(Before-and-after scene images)

────

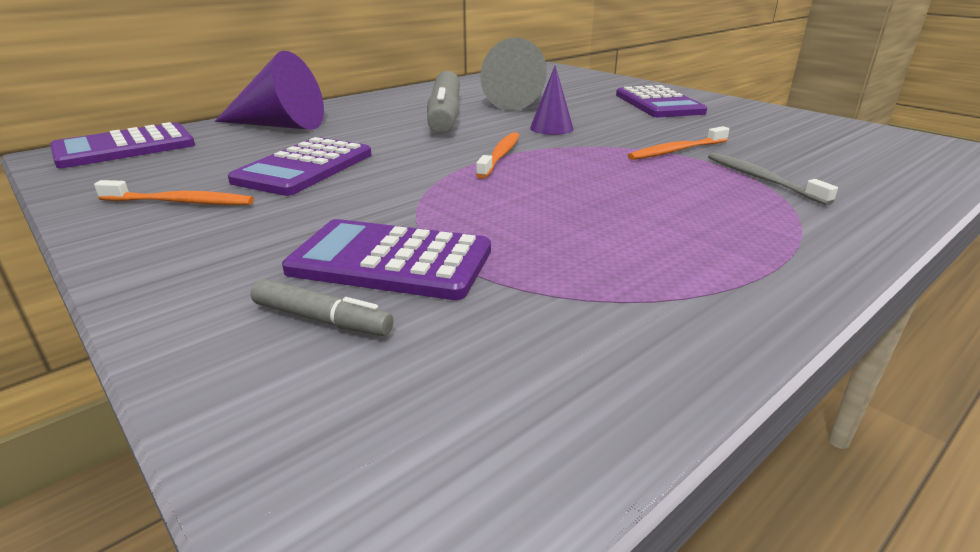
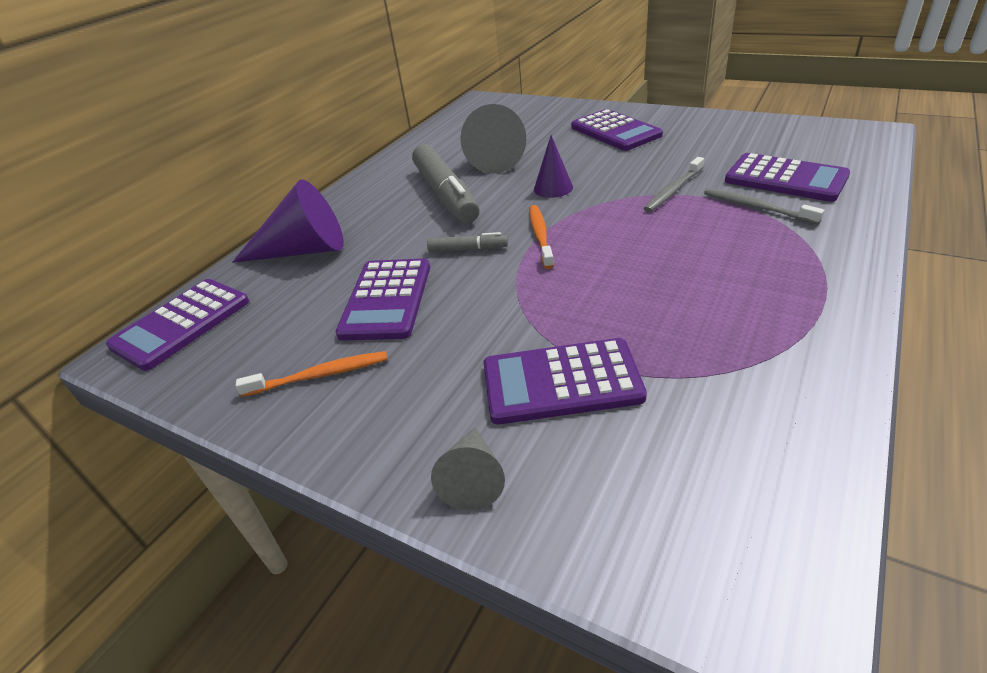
camera: 15 degrees left, 10 degrees up
grey marker [251,279,394,336] -> grey marker moved to [427,232,508,252]
orange toothbrush [628,126,729,160] -> grey toothbrush [644,157,704,212]
none -> grey cone [431,428,505,510]
none -> purple calculator [725,153,850,202]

────

_What you need to do_
Where a line in the records above contains the word "grey", copy that line.

_Task result_
grey marker [251,279,394,336] -> grey marker moved to [427,232,508,252]
orange toothbrush [628,126,729,160] -> grey toothbrush [644,157,704,212]
none -> grey cone [431,428,505,510]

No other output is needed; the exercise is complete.